§ WHAT YOU ARE ASKED TO DO:
In your copy, include every record exactly and no pictures.

§ EXERCISE MATERIALS:
◆ ◆ ◆ ◆ ◆ ◆ ◆

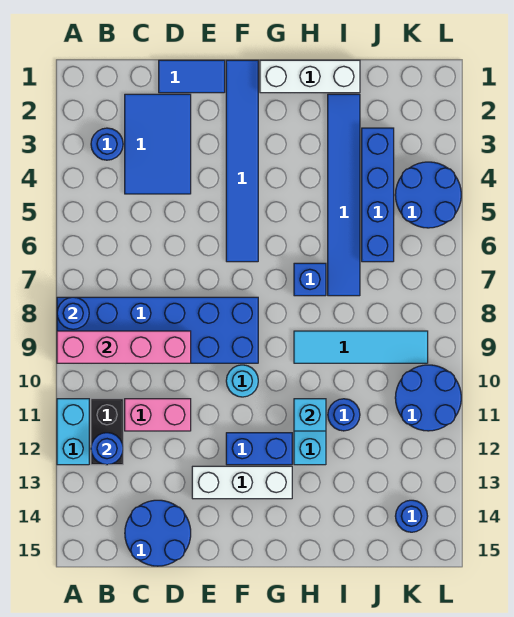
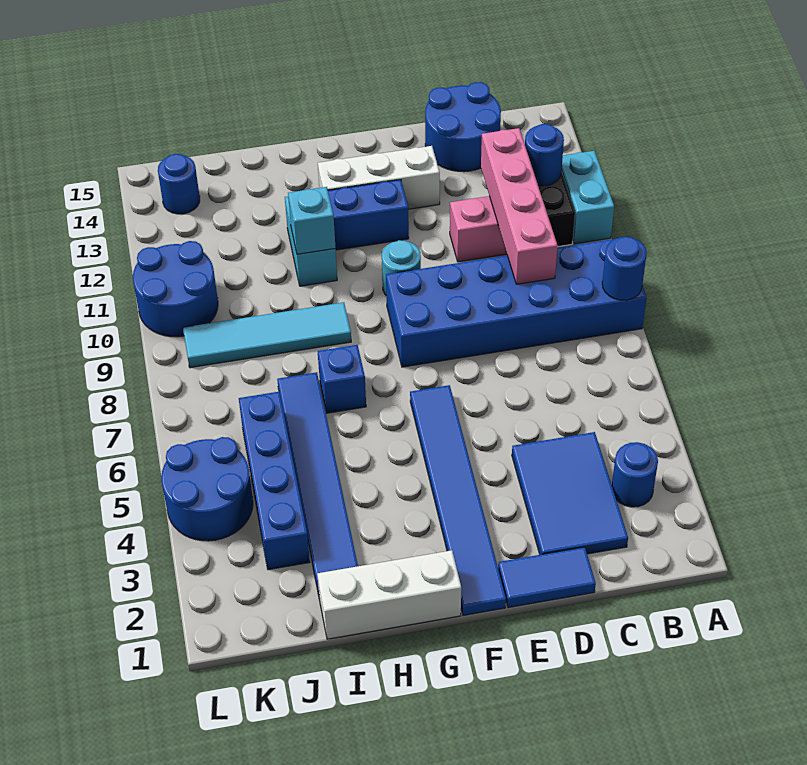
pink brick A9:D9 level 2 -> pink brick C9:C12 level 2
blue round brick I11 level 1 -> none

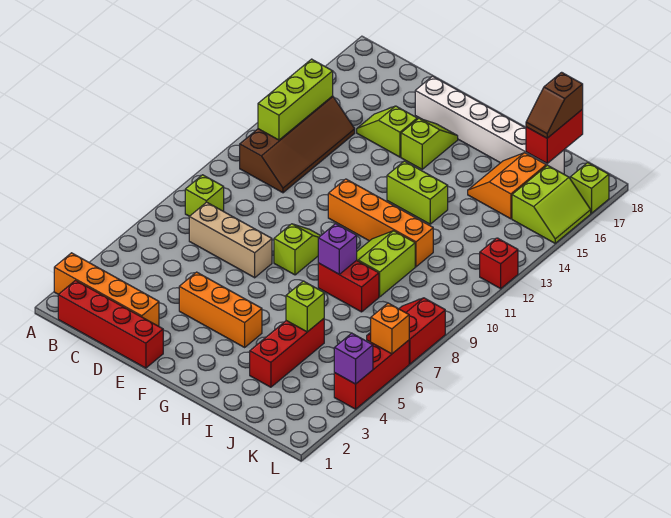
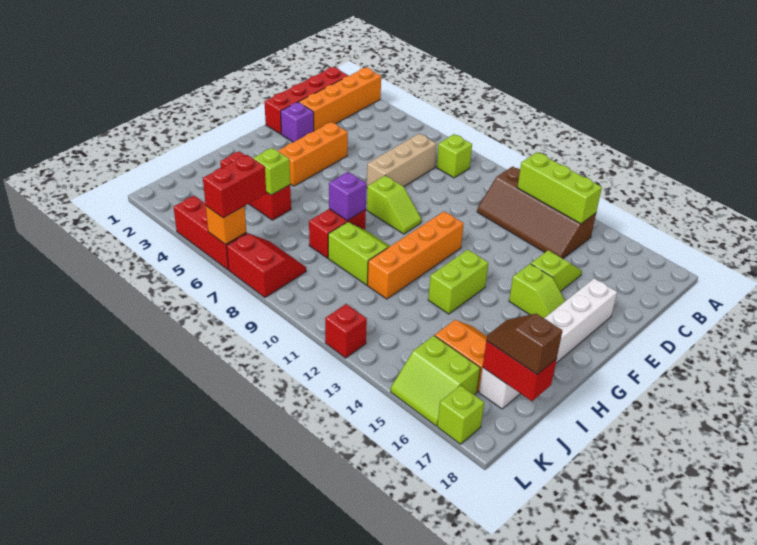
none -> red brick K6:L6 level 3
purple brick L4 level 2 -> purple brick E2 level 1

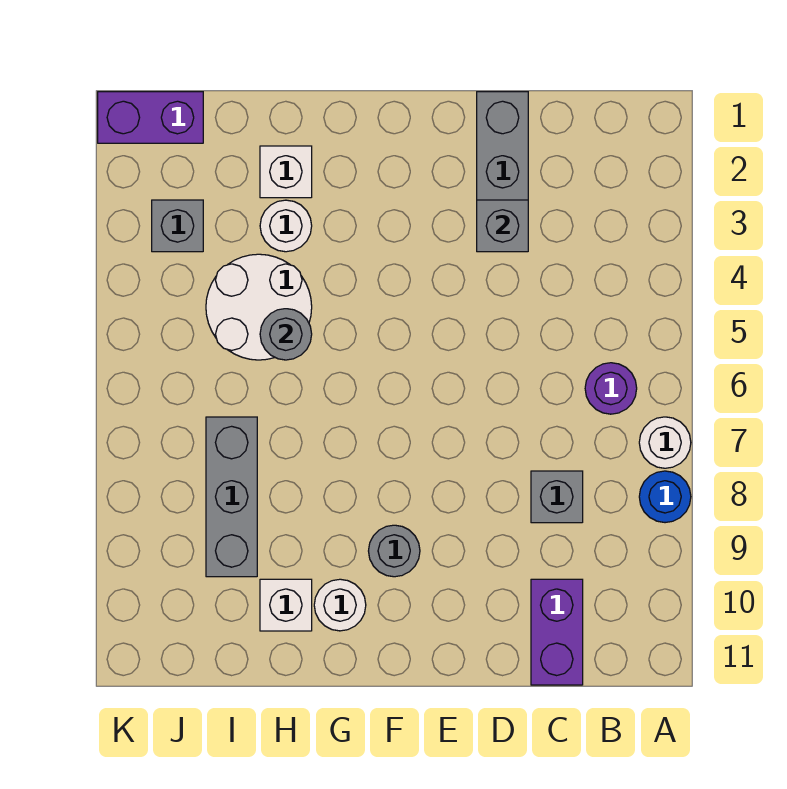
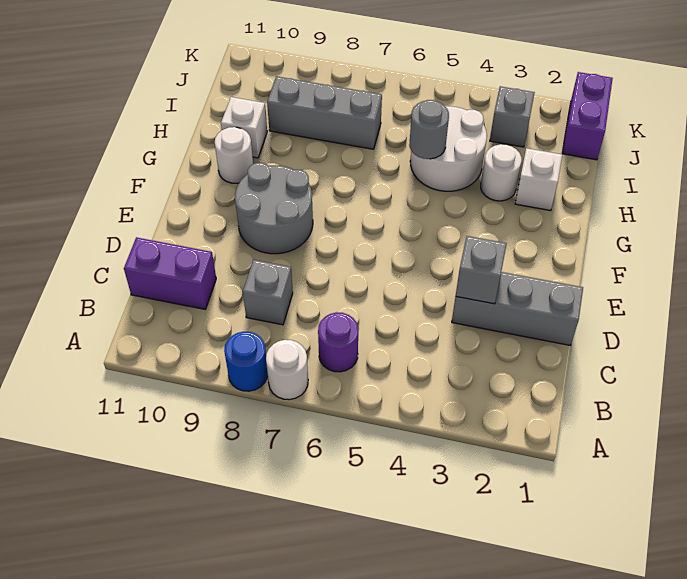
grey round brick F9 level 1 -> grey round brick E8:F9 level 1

◆ ◆ ◆ ◆ ◆ ◆ ◆

§ SOLUTION:
pink brick A9:D9 level 2 -> pink brick C9:C12 level 2
blue round brick I11 level 1 -> none

none -> red brick K6:L6 level 3
purple brick L4 level 2 -> purple brick E2 level 1

grey round brick F9 level 1 -> grey round brick E8:F9 level 1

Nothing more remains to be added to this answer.